[Start of section]

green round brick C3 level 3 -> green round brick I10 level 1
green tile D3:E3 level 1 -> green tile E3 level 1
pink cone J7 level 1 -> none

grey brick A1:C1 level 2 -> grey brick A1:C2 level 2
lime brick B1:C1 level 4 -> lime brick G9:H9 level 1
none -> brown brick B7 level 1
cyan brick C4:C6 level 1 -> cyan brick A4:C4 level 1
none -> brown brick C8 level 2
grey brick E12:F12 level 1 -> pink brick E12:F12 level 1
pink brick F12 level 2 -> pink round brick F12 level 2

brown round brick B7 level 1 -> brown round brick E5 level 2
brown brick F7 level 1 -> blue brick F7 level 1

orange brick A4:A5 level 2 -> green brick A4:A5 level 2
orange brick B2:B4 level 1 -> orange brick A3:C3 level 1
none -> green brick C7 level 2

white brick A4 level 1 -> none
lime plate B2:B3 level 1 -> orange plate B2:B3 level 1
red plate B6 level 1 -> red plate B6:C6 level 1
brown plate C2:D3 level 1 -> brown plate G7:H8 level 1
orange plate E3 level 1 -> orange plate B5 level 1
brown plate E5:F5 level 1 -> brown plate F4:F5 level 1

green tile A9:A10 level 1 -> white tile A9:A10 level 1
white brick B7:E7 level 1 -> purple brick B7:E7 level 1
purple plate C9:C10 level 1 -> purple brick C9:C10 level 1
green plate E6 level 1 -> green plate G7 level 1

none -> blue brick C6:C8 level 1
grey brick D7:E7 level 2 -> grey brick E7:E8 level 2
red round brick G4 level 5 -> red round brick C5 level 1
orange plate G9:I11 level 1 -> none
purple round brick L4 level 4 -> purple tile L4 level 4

[End of section]

### PROBLEM DESCRIPTION
Copy the records. Each line should match exactly.

### ANSWER AREA
green round brick C3 level 3 -> green round brick I10 level 1
green tile D3:E3 level 1 -> green tile E3 level 1
pink cone J7 level 1 -> none

grey brick A1:C1 level 2 -> grey brick A1:C2 level 2
lime brick B1:C1 level 4 -> lime brick G9:H9 level 1
none -> brown brick B7 level 1
cyan brick C4:C6 level 1 -> cyan brick A4:C4 level 1
none -> brown brick C8 level 2
grey brick E12:F12 level 1 -> pink brick E12:F12 level 1
pink brick F12 level 2 -> pink round brick F12 level 2

brown round brick B7 level 1 -> brown round brick E5 level 2
brown brick F7 level 1 -> blue brick F7 level 1

orange brick A4:A5 level 2 -> green brick A4:A5 level 2
orange brick B2:B4 level 1 -> orange brick A3:C3 level 1
none -> green brick C7 level 2

white brick A4 level 1 -> none
lime plate B2:B3 level 1 -> orange plate B2:B3 level 1
red plate B6 level 1 -> red plate B6:C6 level 1
brown plate C2:D3 level 1 -> brown plate G7:H8 level 1
orange plate E3 level 1 -> orange plate B5 level 1
brown plate E5:F5 level 1 -> brown plate F4:F5 level 1

green tile A9:A10 level 1 -> white tile A9:A10 level 1
white brick B7:E7 level 1 -> purple brick B7:E7 level 1
purple plate C9:C10 level 1 -> purple brick C9:C10 level 1
green plate E6 level 1 -> green plate G7 level 1

none -> blue brick C6:C8 level 1
grey brick D7:E7 level 2 -> grey brick E7:E8 level 2
red round brick G4 level 5 -> red round brick C5 level 1
orange plate G9:I11 level 1 -> none
purple round brick L4 level 4 -> purple tile L4 level 4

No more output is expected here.